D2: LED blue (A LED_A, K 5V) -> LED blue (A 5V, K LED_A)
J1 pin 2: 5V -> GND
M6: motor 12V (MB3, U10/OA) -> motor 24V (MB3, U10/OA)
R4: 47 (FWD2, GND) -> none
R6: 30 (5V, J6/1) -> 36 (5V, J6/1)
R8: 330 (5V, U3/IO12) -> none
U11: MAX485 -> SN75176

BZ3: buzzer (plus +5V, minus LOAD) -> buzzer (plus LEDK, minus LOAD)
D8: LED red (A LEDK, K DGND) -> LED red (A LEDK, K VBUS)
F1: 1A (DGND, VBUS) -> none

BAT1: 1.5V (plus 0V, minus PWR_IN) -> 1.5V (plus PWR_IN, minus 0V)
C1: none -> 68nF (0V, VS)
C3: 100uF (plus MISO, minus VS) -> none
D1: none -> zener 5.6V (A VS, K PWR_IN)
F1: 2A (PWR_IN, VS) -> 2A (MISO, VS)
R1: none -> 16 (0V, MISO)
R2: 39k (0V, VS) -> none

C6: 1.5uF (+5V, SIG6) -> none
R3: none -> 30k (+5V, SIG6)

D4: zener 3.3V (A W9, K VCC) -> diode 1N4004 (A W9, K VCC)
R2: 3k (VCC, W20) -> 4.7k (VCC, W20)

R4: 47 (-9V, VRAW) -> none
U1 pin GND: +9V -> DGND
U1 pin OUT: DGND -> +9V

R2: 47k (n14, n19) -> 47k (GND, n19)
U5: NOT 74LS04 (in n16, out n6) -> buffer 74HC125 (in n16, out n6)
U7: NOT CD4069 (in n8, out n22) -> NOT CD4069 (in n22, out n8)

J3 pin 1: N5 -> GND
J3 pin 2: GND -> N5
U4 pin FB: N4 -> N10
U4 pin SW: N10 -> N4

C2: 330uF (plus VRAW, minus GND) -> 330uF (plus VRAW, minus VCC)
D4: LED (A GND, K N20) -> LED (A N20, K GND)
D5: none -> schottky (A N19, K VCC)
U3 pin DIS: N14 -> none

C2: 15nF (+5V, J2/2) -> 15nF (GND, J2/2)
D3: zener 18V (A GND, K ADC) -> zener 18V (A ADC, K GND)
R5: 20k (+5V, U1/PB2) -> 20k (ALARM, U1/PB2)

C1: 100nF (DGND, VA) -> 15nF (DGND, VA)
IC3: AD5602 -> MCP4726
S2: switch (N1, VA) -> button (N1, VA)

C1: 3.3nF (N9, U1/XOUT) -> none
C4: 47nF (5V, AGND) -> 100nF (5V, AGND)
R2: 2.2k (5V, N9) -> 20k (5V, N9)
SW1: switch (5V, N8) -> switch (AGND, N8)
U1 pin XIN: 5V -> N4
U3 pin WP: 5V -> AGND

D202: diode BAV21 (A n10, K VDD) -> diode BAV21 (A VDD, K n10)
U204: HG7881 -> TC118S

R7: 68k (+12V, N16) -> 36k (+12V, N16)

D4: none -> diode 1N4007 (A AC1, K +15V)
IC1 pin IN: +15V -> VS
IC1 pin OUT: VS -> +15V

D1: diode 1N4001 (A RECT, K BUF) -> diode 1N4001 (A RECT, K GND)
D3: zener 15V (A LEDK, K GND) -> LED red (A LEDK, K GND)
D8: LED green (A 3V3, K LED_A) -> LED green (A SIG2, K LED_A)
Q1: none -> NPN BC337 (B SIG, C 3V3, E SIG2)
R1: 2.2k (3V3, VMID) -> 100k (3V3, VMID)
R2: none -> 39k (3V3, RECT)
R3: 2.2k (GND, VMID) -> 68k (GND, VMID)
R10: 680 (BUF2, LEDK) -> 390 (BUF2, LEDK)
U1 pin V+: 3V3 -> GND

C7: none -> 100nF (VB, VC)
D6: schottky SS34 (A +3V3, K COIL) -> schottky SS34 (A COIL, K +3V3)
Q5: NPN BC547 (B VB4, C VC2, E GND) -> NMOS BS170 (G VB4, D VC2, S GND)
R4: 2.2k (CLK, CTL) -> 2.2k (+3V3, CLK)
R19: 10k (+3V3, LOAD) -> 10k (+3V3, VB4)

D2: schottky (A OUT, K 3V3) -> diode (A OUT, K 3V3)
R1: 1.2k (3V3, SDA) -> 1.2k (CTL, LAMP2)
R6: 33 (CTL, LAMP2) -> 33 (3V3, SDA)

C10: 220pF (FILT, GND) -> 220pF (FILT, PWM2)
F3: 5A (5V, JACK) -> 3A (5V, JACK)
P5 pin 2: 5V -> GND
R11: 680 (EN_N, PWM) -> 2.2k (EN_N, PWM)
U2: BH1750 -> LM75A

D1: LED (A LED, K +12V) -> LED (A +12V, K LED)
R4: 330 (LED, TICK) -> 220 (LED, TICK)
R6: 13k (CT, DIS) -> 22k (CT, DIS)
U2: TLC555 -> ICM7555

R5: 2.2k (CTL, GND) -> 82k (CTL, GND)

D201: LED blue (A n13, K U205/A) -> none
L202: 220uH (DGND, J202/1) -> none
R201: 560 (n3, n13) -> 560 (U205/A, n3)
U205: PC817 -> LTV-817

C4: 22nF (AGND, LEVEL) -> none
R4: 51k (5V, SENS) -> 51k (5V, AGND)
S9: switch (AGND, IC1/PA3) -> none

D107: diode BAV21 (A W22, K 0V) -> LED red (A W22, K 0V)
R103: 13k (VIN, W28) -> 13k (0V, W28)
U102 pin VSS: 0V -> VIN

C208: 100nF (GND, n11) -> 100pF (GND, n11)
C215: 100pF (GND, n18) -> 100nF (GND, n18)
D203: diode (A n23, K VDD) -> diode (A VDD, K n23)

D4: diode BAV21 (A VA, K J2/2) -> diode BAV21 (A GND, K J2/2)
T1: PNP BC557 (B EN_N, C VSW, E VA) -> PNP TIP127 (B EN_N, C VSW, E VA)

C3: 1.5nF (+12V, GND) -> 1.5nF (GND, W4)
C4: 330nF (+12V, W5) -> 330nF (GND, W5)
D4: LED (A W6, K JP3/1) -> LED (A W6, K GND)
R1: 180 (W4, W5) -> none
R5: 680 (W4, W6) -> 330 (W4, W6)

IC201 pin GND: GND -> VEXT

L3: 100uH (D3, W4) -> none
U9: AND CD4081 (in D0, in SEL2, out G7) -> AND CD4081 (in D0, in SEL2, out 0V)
:::
→ **What is being asked**: What you return must be an exact retyping of the lines above starting at the line with "C7: none -> 100nF (VB, VC)" and ending at the line with "U2: BH1750 -> LM75A", and nothing besides.

→ **Solution for this problem**:
C7: none -> 100nF (VB, VC)
D6: schottky SS34 (A +3V3, K COIL) -> schottky SS34 (A COIL, K +3V3)
Q5: NPN BC547 (B VB4, C VC2, E GND) -> NMOS BS170 (G VB4, D VC2, S GND)
R4: 2.2k (CLK, CTL) -> 2.2k (+3V3, CLK)
R19: 10k (+3V3, LOAD) -> 10k (+3V3, VB4)

D2: schottky (A OUT, K 3V3) -> diode (A OUT, K 3V3)
R1: 1.2k (3V3, SDA) -> 1.2k (CTL, LAMP2)
R6: 33 (CTL, LAMP2) -> 33 (3V3, SDA)

C10: 220pF (FILT, GND) -> 220pF (FILT, PWM2)
F3: 5A (5V, JACK) -> 3A (5V, JACK)
P5 pin 2: 5V -> GND
R11: 680 (EN_N, PWM) -> 2.2k (EN_N, PWM)
U2: BH1750 -> LM75A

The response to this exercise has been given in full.